* [What the task asks]
Exclude the pictures and transcribe the rest of the data below exactly.

(Items listed in a dataset)

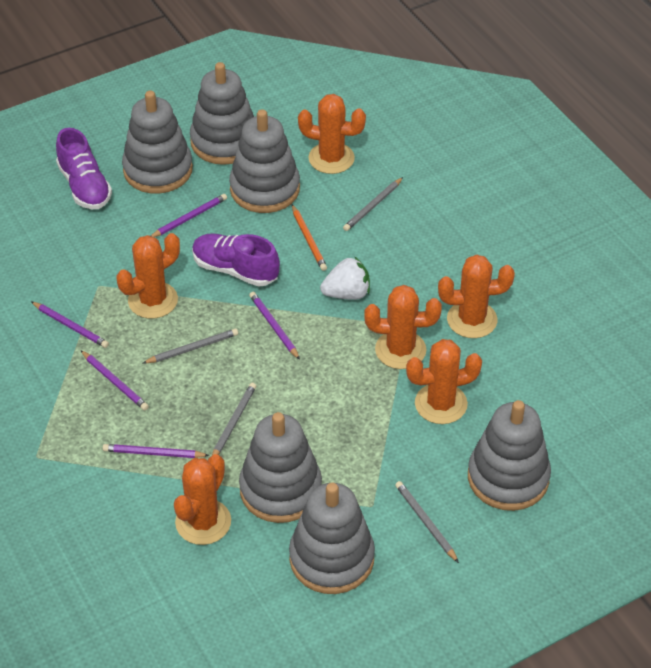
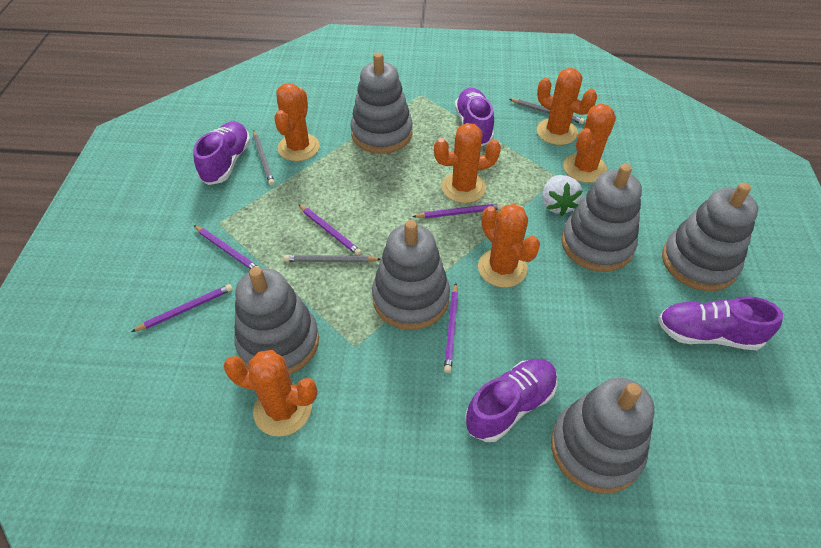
grey pencil: [143,329,238,363] [212,383,256,455] [343,177,403,231] [395,481,459,563] = 4 -> [253,130,275,186] [284,255,381,263] [510,99,585,124] = 3
orange pencil: [292,204,327,271] = 1 -> none = 0
purple shoe: [56,128,112,209] [192,233,280,286] = 2 -> [193,121,251,185] [455,88,494,146] [465,359,557,442] [658,296,783,350] = 4

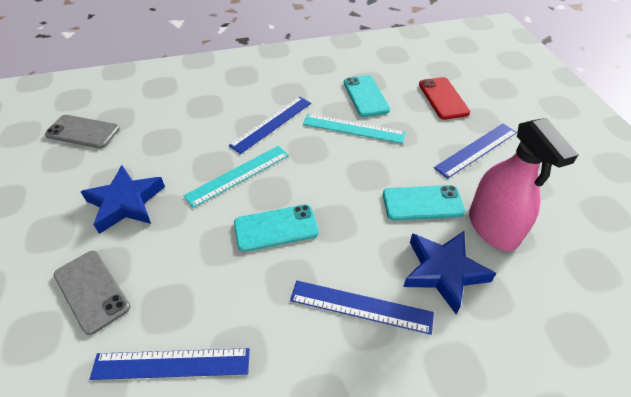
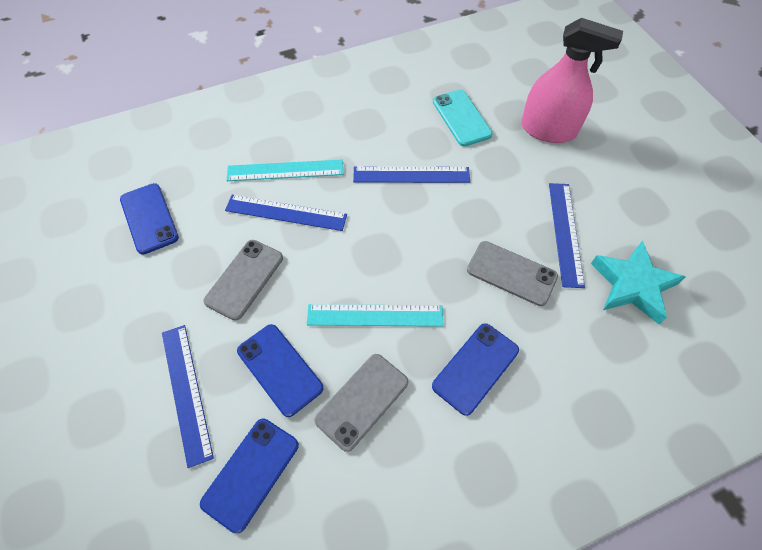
blue phone: none = 0 -> [120,183,179,255] [200,419,299,534] [237,324,323,417] [432,323,519,416] = 4
blue star: [81,165,165,234] [403,231,496,314] = 2 -> none = 0
grey phone: [45,115,120,148] [54,251,130,335] = 2 -> [203,240,283,321] [314,354,408,452] [467,241,558,306] = 3
red phone: [419,77,470,120] = 1 -> none = 0
turquoise phone: [234,204,319,252] [344,75,390,117] [383,185,465,220] = 3 -> [433,90,493,146] = 1
turquoise star: none = 0 -> [591,240,686,324] = 1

* [Response for this exercise]
grey pencil: [143,329,238,363] [212,383,256,455] [343,177,403,231] [395,481,459,563] = 4 -> [253,130,275,186] [284,255,381,263] [510,99,585,124] = 3
orange pencil: [292,204,327,271] = 1 -> none = 0
purple shoe: [56,128,112,209] [192,233,280,286] = 2 -> [193,121,251,185] [455,88,494,146] [465,359,557,442] [658,296,783,350] = 4

blue phone: none = 0 -> [120,183,179,255] [200,419,299,534] [237,324,323,417] [432,323,519,416] = 4
blue star: [81,165,165,234] [403,231,496,314] = 2 -> none = 0
grey phone: [45,115,120,148] [54,251,130,335] = 2 -> [203,240,283,321] [314,354,408,452] [467,241,558,306] = 3
red phone: [419,77,470,120] = 1 -> none = 0
turquoise phone: [234,204,319,252] [344,75,390,117] [383,185,465,220] = 3 -> [433,90,493,146] = 1
turquoise star: none = 0 -> [591,240,686,324] = 1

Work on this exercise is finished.